(Beginning of Supplied entries)

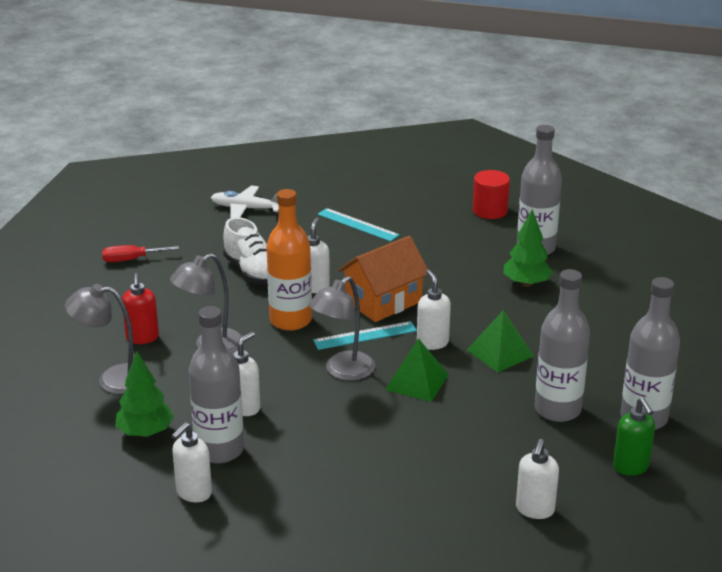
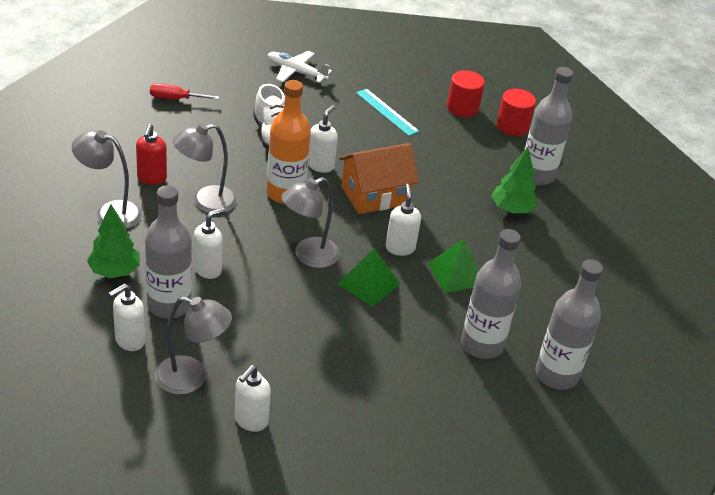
camera: 10 degrees right, 10 degrees up
(277, 511) = (191, 378): none -> grey lamp
(365, 336) = (343, 225): turquoise ruler -> none
(432, 205) = (462, 108): none -> red cylinder
(534, 510) = (415, 439): white soap dispenser -> white soap dispenser (250, 421)
(631, 467) = (522, 421): green soap dispenser -> none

(End of Supplied entries)

Work instruction ▸
An exact copy of every entry, without pictures, should be your output.

Answer box ▸
camera: 10 degrees right, 10 degrees up
(277, 511) = (191, 378): none -> grey lamp
(365, 336) = (343, 225): turquoise ruler -> none
(432, 205) = (462, 108): none -> red cylinder
(534, 510) = (415, 439): white soap dispenser -> white soap dispenser (250, 421)
(631, 467) = (522, 421): green soap dispenser -> none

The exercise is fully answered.